# Aim of the task:
In the records below, find the line containing "Martron Mail: [1026,312,1381,435]"; restate it and every later line word for word, through the last.

Items from a dataset:

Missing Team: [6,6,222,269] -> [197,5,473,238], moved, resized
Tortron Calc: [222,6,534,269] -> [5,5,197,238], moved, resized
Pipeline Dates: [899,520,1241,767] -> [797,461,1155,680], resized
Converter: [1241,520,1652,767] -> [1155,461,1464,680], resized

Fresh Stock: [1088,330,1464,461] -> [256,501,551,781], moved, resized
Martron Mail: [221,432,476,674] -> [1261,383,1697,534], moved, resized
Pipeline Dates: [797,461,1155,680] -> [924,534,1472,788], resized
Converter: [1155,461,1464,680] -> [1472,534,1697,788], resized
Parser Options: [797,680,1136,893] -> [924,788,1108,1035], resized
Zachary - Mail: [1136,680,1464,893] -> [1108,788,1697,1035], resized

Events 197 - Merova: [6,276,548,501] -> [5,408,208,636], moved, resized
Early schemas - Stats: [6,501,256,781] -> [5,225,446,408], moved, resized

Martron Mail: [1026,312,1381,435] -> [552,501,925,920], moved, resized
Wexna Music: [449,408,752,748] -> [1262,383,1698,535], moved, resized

# Exercise answer:
Martron Mail: [1026,312,1381,435] -> [552,501,925,920], moved, resized
Wexna Music: [449,408,752,748] -> [1262,383,1698,535], moved, resized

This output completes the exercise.